Stored data:
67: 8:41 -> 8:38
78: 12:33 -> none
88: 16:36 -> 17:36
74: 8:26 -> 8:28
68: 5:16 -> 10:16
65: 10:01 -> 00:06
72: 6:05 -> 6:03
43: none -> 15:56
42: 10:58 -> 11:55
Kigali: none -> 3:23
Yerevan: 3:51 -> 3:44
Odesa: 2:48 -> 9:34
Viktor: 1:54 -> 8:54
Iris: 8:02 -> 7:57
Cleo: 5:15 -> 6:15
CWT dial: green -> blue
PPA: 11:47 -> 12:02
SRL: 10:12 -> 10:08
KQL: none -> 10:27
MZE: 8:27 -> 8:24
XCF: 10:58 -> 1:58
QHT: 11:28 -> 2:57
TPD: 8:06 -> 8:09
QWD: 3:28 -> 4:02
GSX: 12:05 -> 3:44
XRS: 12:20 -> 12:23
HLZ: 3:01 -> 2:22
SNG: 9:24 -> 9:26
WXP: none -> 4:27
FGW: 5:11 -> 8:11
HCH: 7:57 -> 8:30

Given exercise: Show each line from the items above that contains the word "none", copied in full. Case counts.

Output below:
78: 12:33 -> none
43: none -> 15:56
Kigali: none -> 3:23
KQL: none -> 10:27
WXP: none -> 4:27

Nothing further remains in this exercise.